> **TASK BRIEF**
Across the records, how many lines contain "BUSY"? Answer with the number alone.

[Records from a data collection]
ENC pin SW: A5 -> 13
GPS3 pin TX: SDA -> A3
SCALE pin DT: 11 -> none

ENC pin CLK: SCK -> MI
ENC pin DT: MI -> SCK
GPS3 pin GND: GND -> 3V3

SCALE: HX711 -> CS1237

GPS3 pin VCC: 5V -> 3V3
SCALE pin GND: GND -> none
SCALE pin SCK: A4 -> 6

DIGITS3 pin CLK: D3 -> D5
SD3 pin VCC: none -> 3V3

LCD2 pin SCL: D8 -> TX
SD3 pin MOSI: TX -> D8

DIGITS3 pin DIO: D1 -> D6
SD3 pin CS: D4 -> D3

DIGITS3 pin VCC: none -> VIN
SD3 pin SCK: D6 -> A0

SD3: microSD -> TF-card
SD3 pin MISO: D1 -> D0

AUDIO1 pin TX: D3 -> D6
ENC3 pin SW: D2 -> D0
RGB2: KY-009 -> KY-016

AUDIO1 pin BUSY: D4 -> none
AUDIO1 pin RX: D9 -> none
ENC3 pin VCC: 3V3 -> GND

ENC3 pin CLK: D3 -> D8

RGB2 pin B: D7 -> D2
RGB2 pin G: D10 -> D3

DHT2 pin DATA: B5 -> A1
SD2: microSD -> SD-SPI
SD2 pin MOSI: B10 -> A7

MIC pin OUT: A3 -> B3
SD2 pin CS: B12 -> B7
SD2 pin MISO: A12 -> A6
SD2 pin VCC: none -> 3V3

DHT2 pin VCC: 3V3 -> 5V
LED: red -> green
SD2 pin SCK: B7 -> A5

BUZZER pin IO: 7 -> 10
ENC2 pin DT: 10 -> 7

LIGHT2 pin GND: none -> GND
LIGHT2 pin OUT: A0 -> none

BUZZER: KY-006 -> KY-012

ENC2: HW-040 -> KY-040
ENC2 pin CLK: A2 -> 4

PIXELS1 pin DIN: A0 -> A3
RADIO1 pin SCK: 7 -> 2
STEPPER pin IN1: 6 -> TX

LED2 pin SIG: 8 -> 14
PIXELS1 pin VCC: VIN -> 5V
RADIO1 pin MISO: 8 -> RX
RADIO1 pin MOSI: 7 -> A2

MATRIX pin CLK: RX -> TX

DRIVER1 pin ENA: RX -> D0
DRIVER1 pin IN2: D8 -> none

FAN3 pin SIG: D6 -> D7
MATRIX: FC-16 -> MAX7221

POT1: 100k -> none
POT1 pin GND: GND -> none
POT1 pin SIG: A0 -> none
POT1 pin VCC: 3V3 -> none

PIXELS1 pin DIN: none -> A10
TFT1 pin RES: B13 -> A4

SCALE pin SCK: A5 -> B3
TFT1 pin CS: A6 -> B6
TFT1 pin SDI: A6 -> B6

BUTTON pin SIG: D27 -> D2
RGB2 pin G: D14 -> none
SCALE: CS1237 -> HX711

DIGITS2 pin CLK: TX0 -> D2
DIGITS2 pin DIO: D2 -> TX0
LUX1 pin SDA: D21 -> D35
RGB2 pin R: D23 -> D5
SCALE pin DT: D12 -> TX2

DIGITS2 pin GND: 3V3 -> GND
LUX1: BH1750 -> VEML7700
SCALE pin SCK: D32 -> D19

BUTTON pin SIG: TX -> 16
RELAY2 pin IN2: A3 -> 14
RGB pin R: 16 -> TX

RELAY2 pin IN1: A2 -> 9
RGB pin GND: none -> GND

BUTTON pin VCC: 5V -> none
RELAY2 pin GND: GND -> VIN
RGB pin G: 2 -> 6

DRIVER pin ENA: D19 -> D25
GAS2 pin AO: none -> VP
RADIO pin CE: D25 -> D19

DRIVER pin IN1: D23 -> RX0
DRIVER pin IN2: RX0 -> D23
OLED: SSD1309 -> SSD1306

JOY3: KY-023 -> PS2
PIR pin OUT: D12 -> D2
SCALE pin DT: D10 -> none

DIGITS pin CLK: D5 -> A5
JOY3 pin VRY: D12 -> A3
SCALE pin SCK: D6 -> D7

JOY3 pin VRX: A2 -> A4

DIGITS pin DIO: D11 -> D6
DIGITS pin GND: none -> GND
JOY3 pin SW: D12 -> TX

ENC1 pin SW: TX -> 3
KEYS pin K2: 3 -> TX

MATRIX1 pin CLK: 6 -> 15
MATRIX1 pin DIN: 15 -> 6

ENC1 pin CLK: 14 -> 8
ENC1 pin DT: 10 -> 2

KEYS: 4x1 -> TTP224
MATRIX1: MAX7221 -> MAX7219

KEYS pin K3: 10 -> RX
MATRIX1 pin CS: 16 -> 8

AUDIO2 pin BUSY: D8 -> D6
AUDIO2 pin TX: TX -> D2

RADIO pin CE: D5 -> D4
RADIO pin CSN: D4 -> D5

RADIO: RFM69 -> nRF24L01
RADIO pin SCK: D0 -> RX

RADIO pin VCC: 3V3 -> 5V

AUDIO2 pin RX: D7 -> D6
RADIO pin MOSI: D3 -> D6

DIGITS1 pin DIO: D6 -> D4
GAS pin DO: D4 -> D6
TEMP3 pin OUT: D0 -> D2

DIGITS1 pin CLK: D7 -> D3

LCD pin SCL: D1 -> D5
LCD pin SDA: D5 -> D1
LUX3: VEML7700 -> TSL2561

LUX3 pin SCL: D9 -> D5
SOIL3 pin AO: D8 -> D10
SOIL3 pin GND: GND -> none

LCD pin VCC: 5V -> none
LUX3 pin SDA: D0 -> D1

> **SOLUTION TO THIS TASK**
2